WHAT THE TASK ASKS: Retype exactly the lines from the one holding "3 from left)" through the final line of the data, both included.

MATERIAL PROVIDED:

▬▬▬▬▬▬

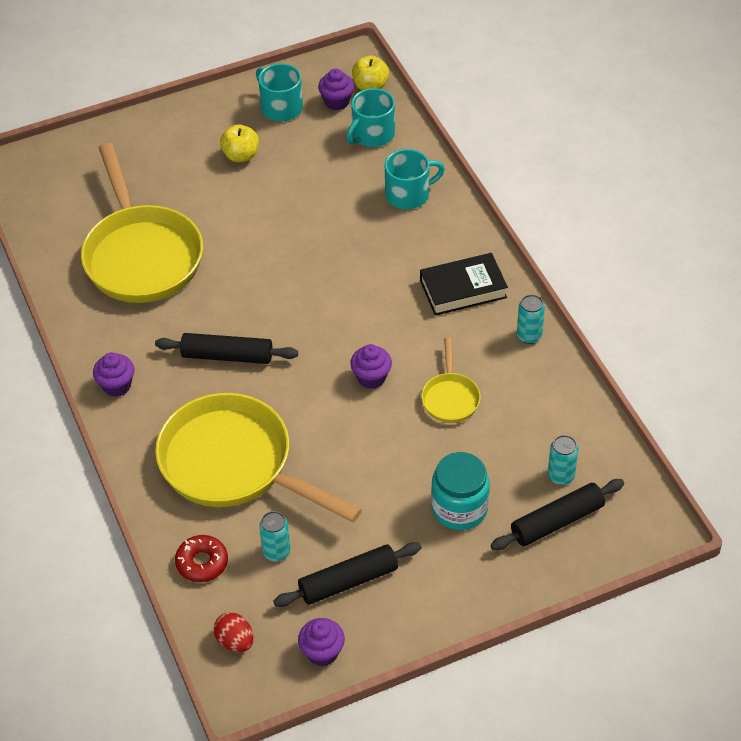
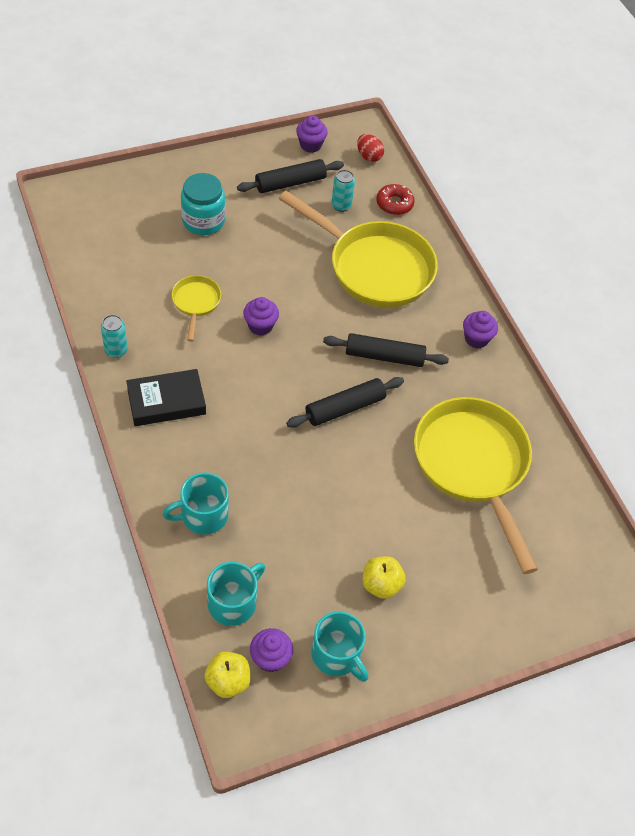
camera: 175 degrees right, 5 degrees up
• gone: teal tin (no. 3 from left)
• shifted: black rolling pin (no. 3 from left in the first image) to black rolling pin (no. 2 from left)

▬▬▬▬▬▬

EXERCISE ANSWER:
• gone: teal tin (no. 3 from left)
• shifted: black rolling pin (no. 3 from left in the first image) to black rolling pin (no. 2 from left)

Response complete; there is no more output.